# Data shown
====

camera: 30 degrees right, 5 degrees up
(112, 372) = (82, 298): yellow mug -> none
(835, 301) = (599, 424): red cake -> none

====

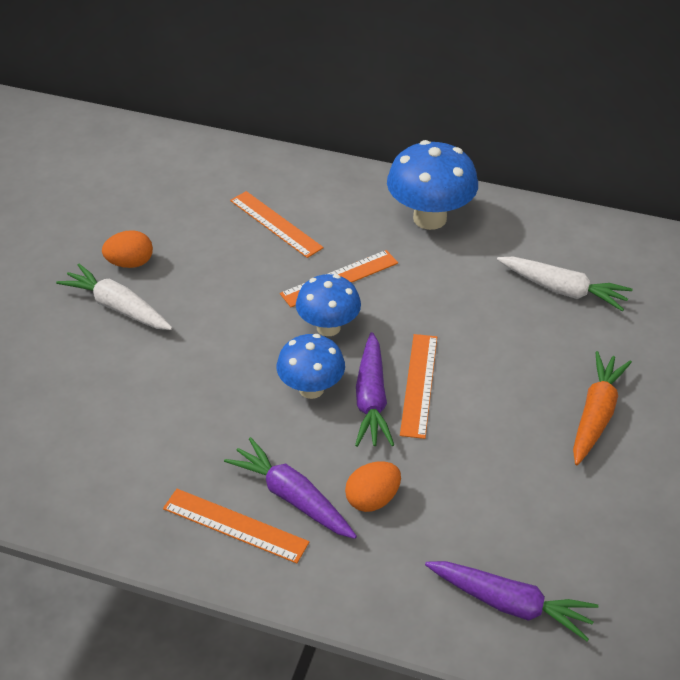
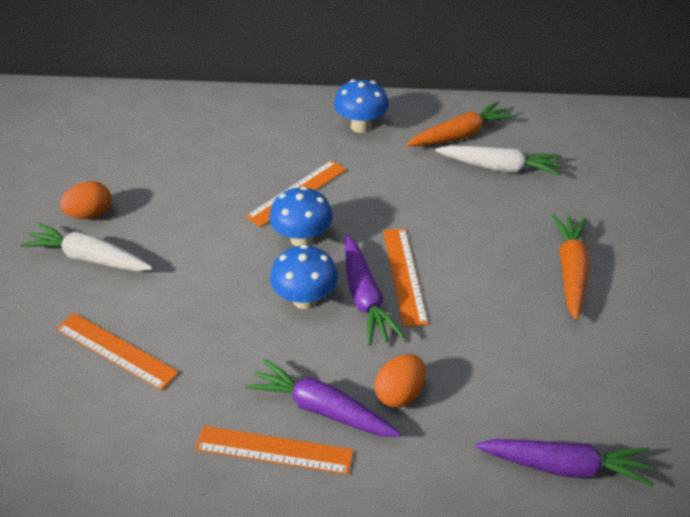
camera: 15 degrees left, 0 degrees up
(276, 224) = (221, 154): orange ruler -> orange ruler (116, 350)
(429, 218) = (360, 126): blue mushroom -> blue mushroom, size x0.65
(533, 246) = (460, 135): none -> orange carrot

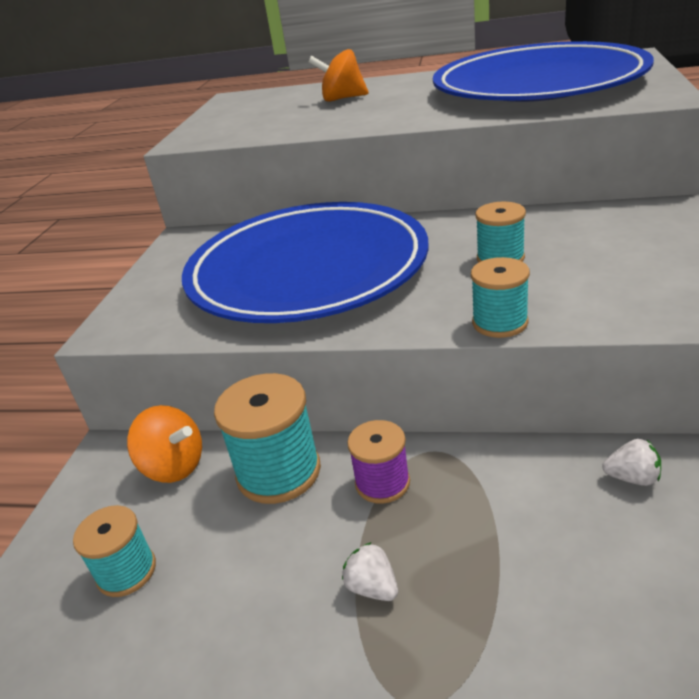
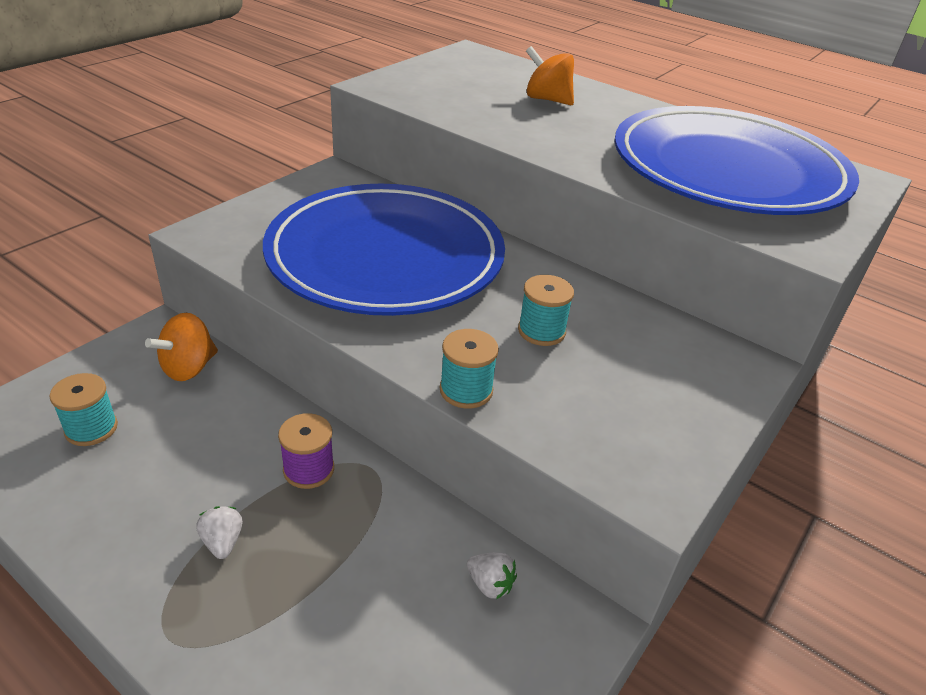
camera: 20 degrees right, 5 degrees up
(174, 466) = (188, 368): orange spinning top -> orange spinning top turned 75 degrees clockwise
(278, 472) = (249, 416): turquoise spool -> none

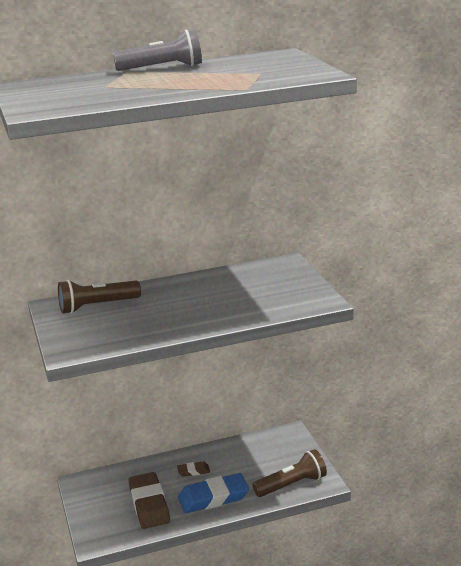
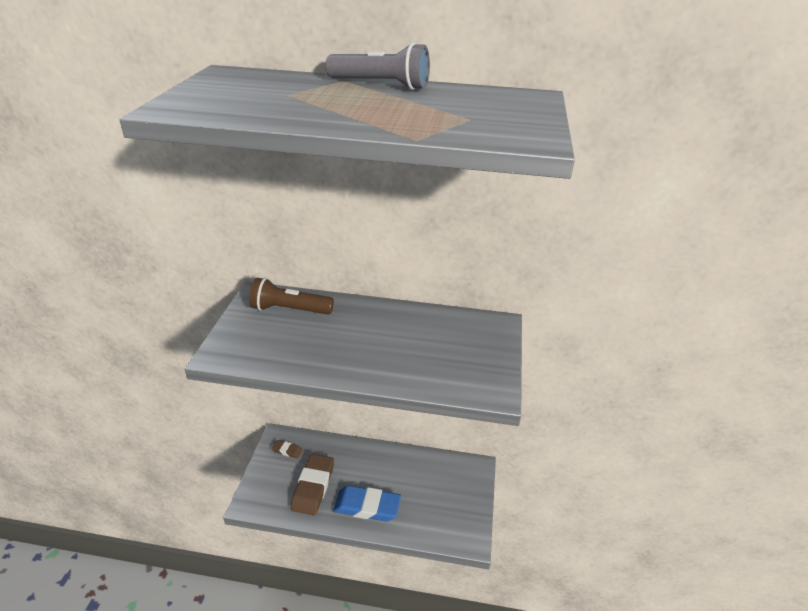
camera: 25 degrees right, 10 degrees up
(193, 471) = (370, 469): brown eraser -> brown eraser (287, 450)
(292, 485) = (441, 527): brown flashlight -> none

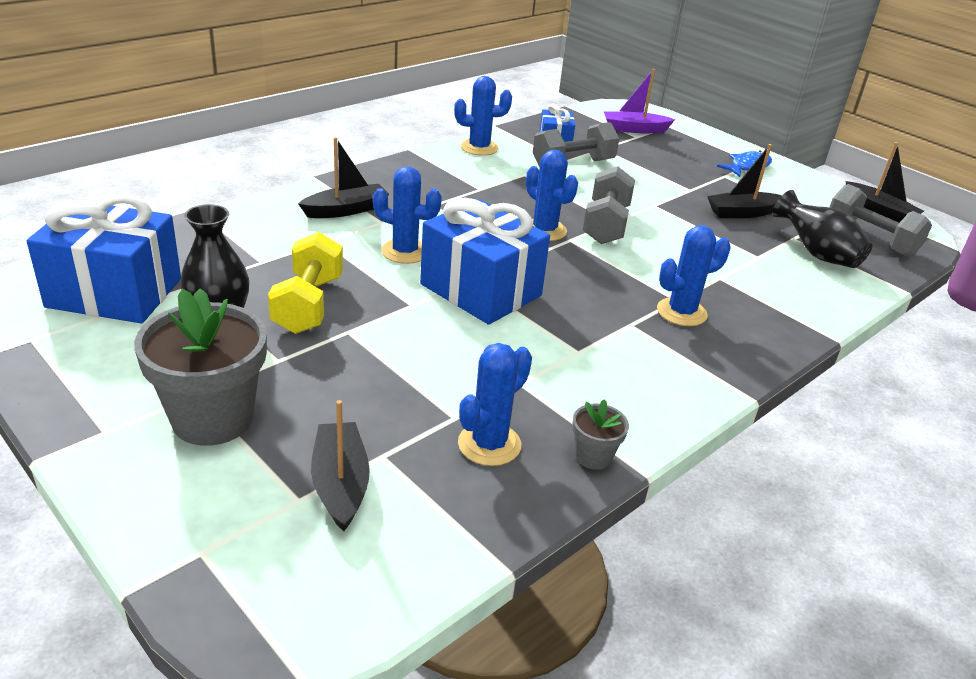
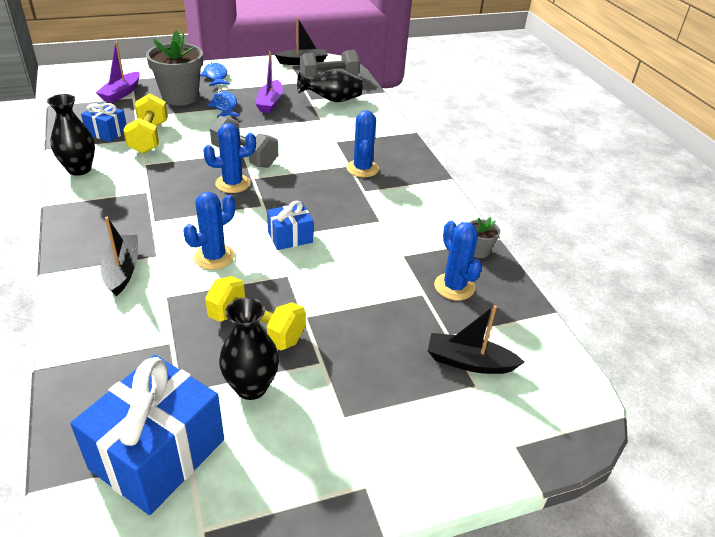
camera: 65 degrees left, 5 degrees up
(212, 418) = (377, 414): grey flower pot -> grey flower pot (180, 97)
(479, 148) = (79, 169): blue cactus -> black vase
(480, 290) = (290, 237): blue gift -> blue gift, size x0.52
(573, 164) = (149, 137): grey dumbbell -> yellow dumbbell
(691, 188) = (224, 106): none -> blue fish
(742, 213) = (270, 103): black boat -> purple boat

====

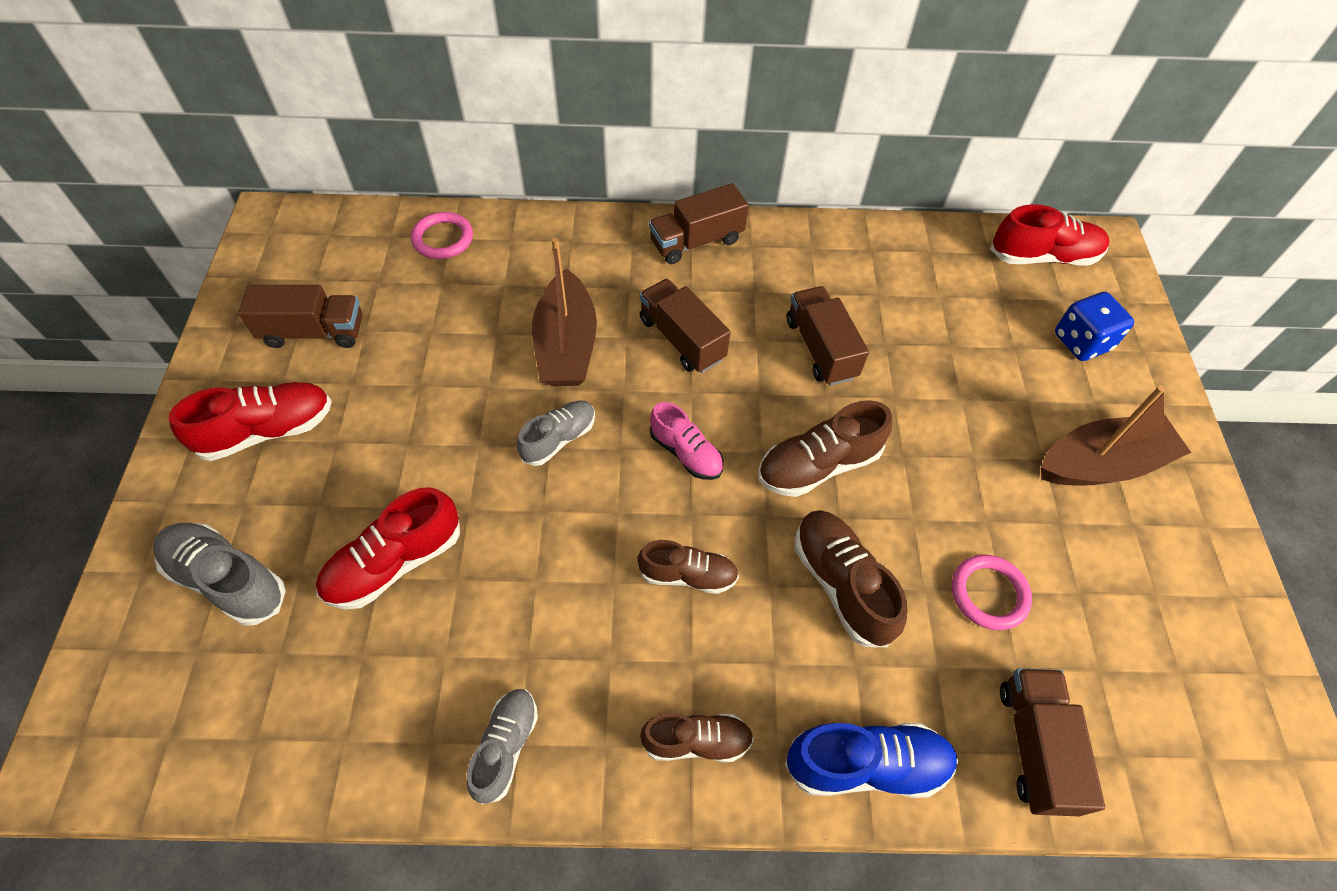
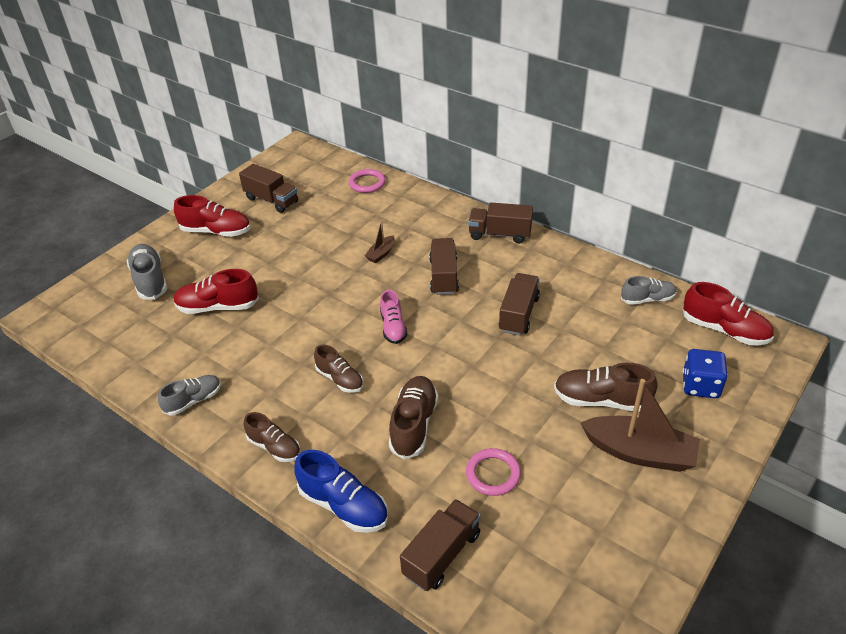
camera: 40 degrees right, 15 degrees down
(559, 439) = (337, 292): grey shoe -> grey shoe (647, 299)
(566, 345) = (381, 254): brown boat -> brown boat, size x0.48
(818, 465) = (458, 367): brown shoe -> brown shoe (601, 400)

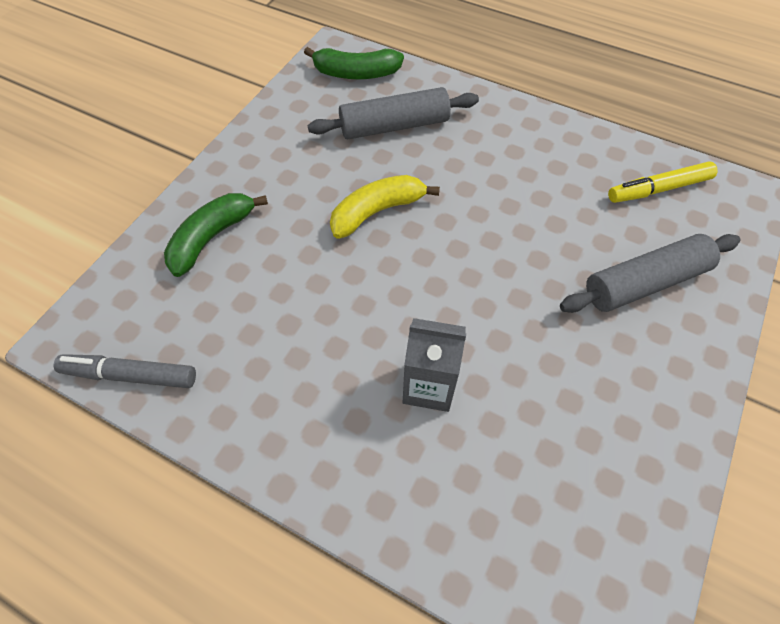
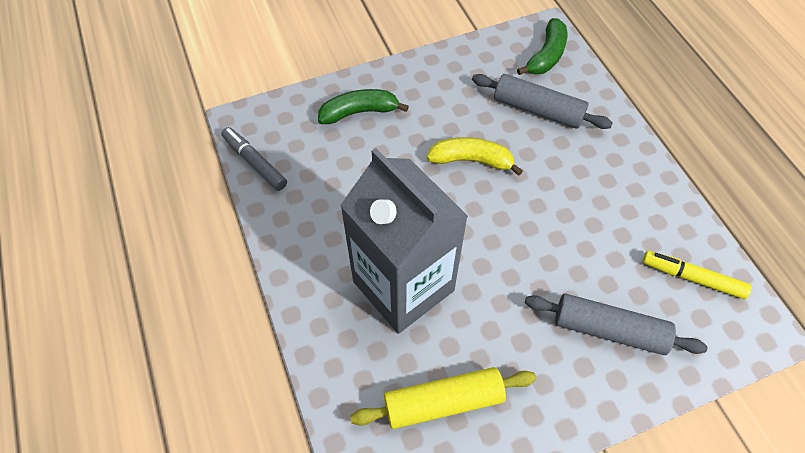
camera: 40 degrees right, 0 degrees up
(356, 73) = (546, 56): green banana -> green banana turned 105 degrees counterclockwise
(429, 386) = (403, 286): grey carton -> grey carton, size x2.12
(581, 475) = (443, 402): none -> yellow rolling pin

====

# Try it
Using the entries above, extract exactly the lines from the one that contains "(193, 471) = (370, 469): brown" through the one that contains "(742, 213) = (270, 103): black". Do not carry over any pictures.

# Solution to the exercise
(193, 471) = (370, 469): brown eraser -> brown eraser (287, 450)
(292, 485) = (441, 527): brown flashlight -> none

camera: 65 degrees left, 5 degrees up
(212, 418) = (377, 414): grey flower pot -> grey flower pot (180, 97)
(479, 148) = (79, 169): blue cactus -> black vase
(480, 290) = (290, 237): blue gift -> blue gift, size x0.52
(573, 164) = (149, 137): grey dumbbell -> yellow dumbbell
(691, 188) = (224, 106): none -> blue fish
(742, 213) = (270, 103): black boat -> purple boat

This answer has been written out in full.